REQUIRED WORK :: Copy out the data in full and exactly, passing over the pictures.

[Object change listings]
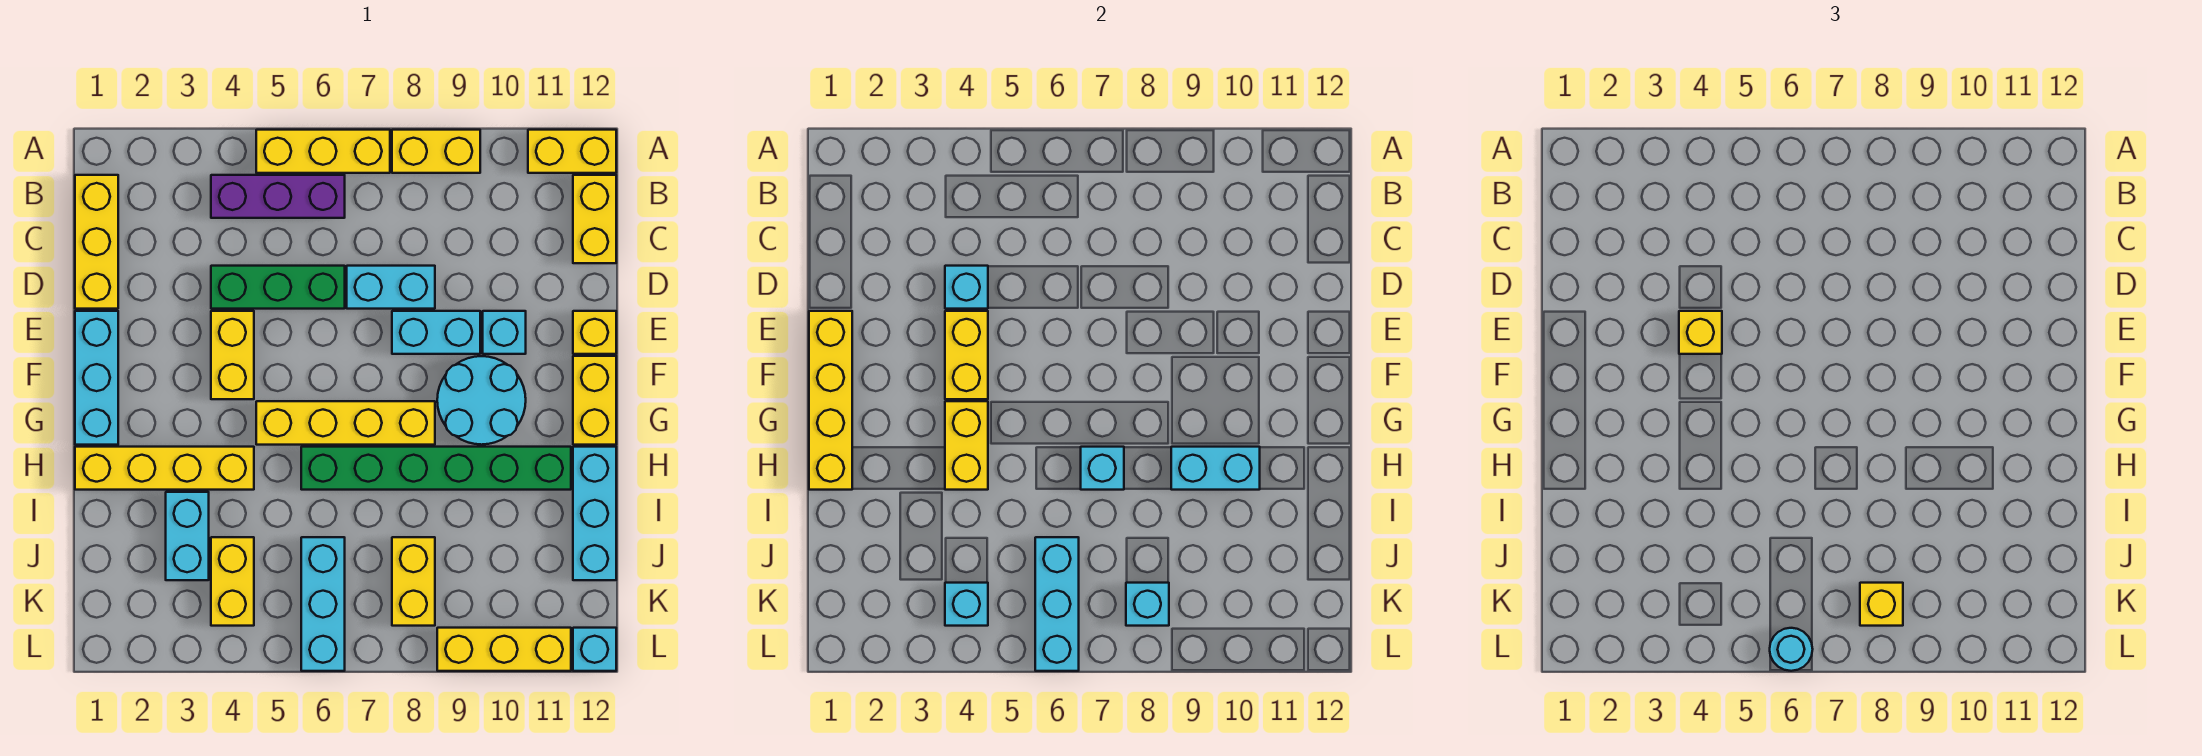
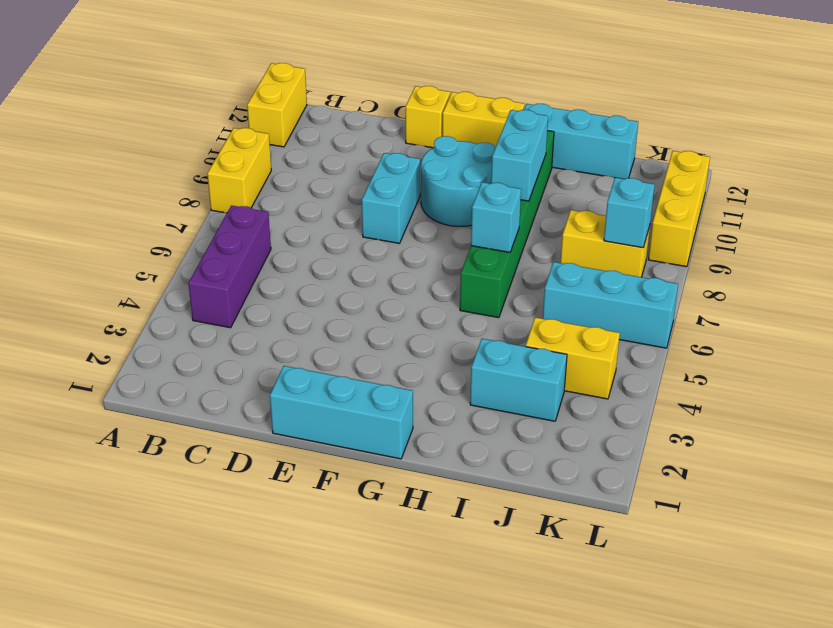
none -> yellow brick A5:A7 level 1
none -> yellow brick B1:D1 level 1
none -> yellow brick B12:C12 level 1
none -> green brick D4:D6 level 1

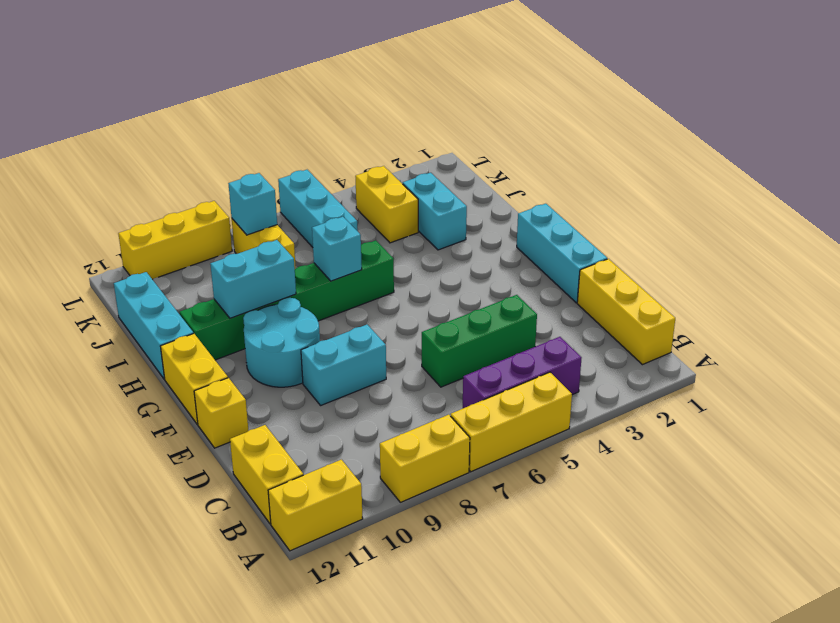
none -> cyan brick D7:D8 level 1
none -> yellow brick E4:F4 level 1
none -> cyan brick E10 level 1
none -> yellow brick G5:G8 level 1

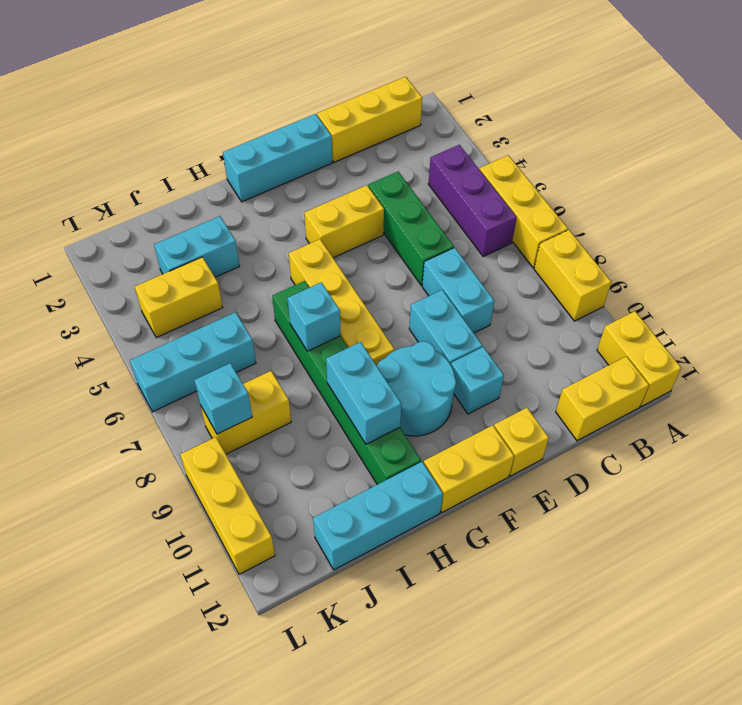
none -> yellow brick H1:H4 level 1
none -> cyan brick L12 level 1
none -> cyan brick D4 level 2
none -> yellow brick E1:H1 level 2

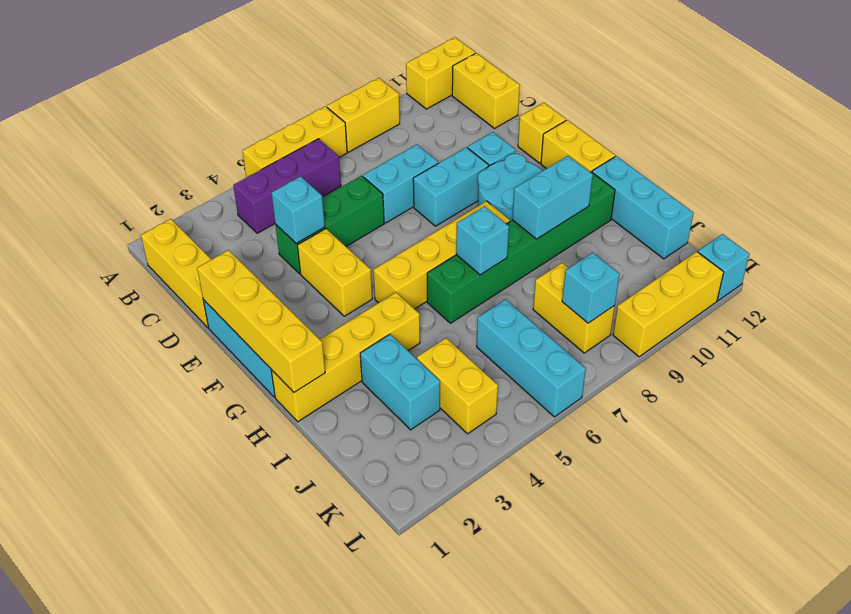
none -> yellow brick E4:F4 level 2
none -> yellow brick G4:H4 level 2
none -> cyan brick J6:L6 level 2
none -> cyan brick K4 level 2

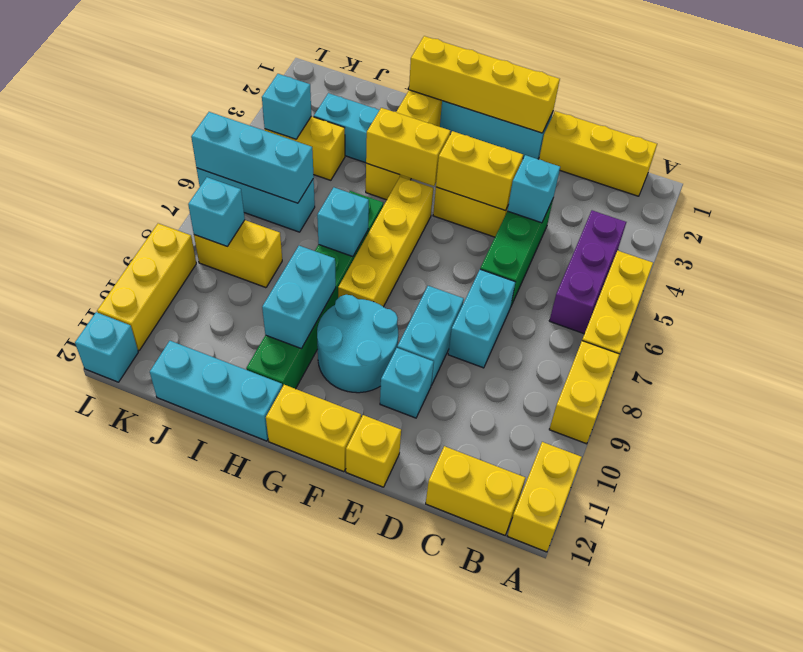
none -> yellow brick E4 level 3
none -> yellow brick K8 level 3
none -> cyan round brick L6 level 3

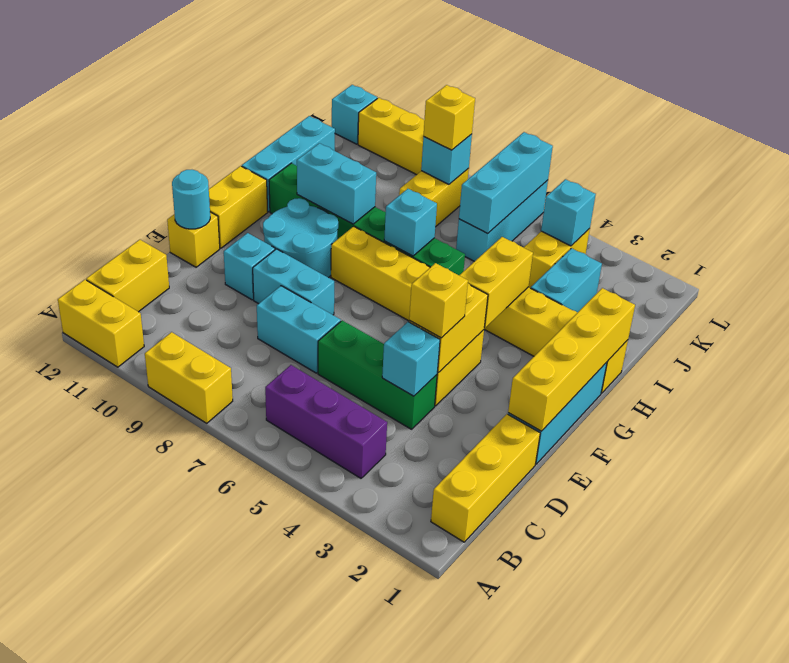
cyan round brick E12 level 2 -> cyan round brick L6 level 3
none -> yellow brick A5:A7 level 1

WRITTEN RESPONSE ::
none -> yellow brick A5:A7 level 1
none -> yellow brick B1:D1 level 1
none -> yellow brick B12:C12 level 1
none -> green brick D4:D6 level 1

none -> cyan brick D7:D8 level 1
none -> yellow brick E4:F4 level 1
none -> cyan brick E10 level 1
none -> yellow brick G5:G8 level 1

none -> yellow brick H1:H4 level 1
none -> cyan brick L12 level 1
none -> cyan brick D4 level 2
none -> yellow brick E1:H1 level 2

none -> yellow brick E4:F4 level 2
none -> yellow brick G4:H4 level 2
none -> cyan brick J6:L6 level 2
none -> cyan brick K4 level 2

none -> yellow brick E4 level 3
none -> yellow brick K8 level 3
none -> cyan round brick L6 level 3

cyan round brick E12 level 2 -> cyan round brick L6 level 3
none -> yellow brick A5:A7 level 1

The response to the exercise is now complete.